■ Work item ■
From the line that contains "D1: schottky 1N5819" through the end of the records below, write out each line exactly as it appears, but not the pictures.

════════════════════

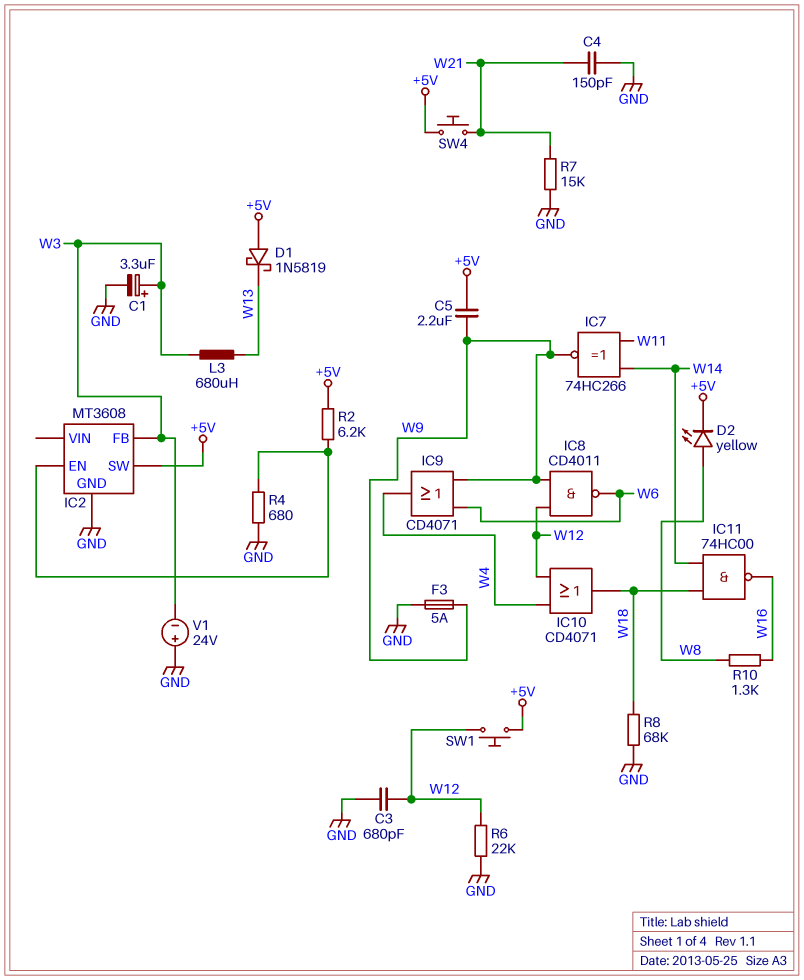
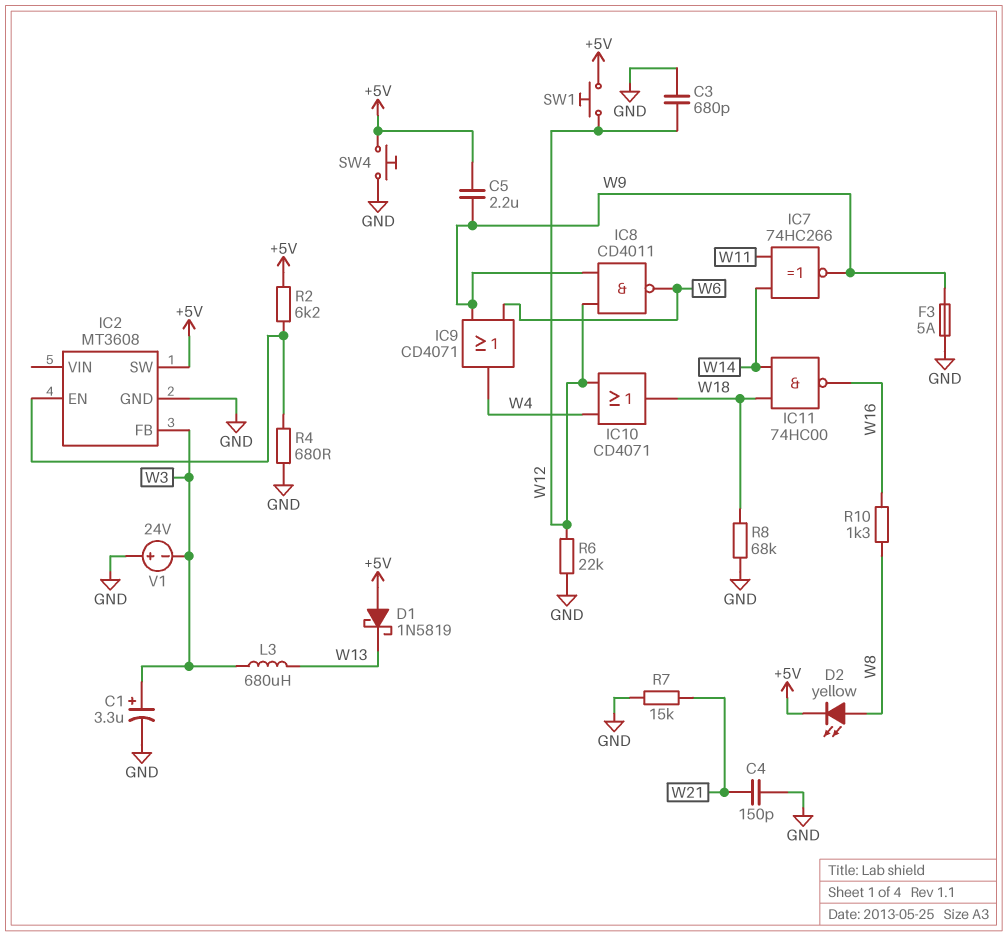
SW4: button (+5V, W21) -> button (+5V, GND)

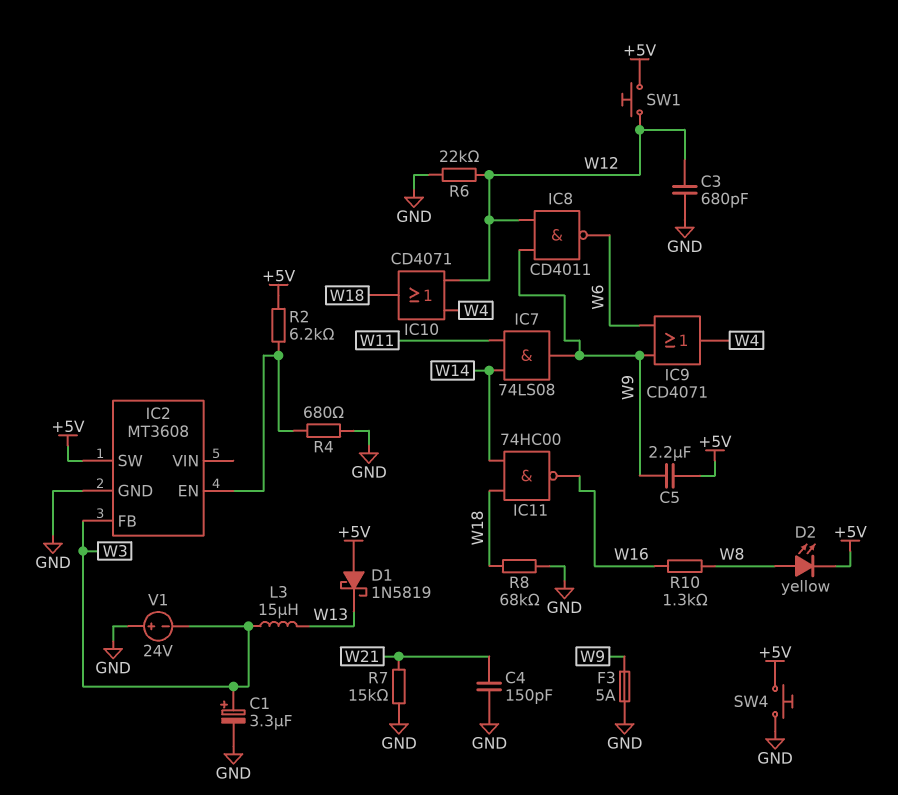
IC7: XNOR 74HC266 (in W11, in W14, out W9) -> AND 74LS08 (in W11, in W14, out W9)
L3: 680uH (W3, W13) -> 15uH (W3, W13)

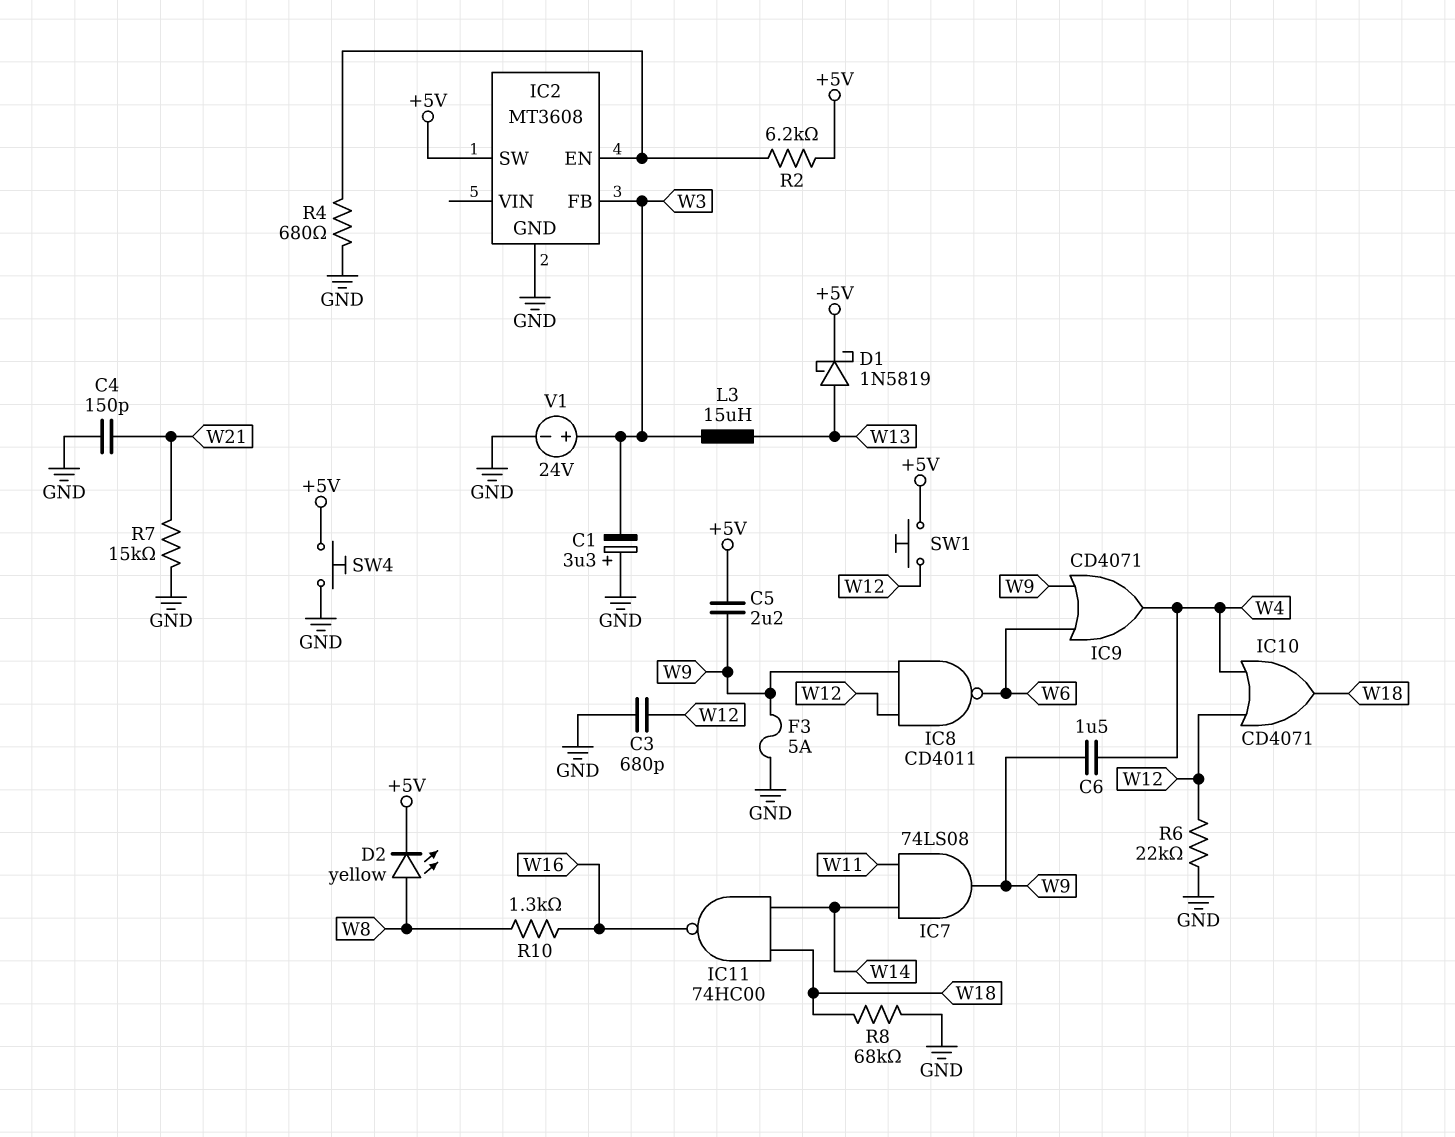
C1: 3.3uF (plus W3, minus GND) -> 3.3uF (plus GND, minus W3)
C6: none -> 1.5uF (W4, W9)
D1: schottky 1N5819 (A +5V, K W13) -> schottky 1N5819 (A W13, K +5V)
V1: 24V (plus GND, minus W3) -> 24V (plus W3, minus GND)

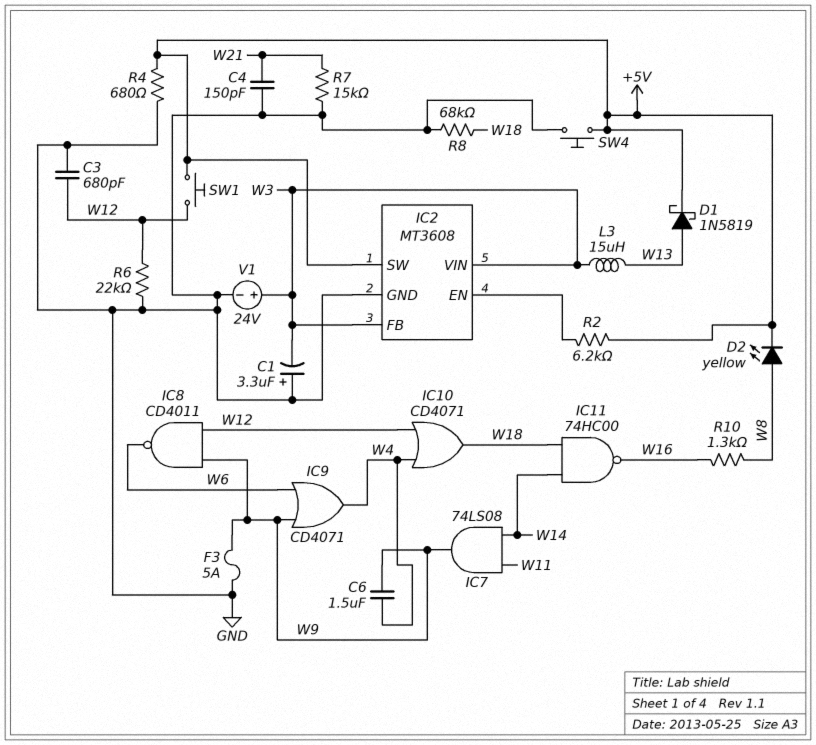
C5: 2.2uF (+5V, W9) -> none
IC2 pin VIN: none -> W3
R4: 680 (GND, IC2/EN) -> 680 (+5V, GND)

════════════════════

■ Response ■
D1: schottky 1N5819 (A +5V, K W13) -> schottky 1N5819 (A W13, K +5V)
V1: 24V (plus GND, minus W3) -> 24V (plus W3, minus GND)

C5: 2.2uF (+5V, W9) -> none
IC2 pin VIN: none -> W3
R4: 680 (GND, IC2/EN) -> 680 (+5V, GND)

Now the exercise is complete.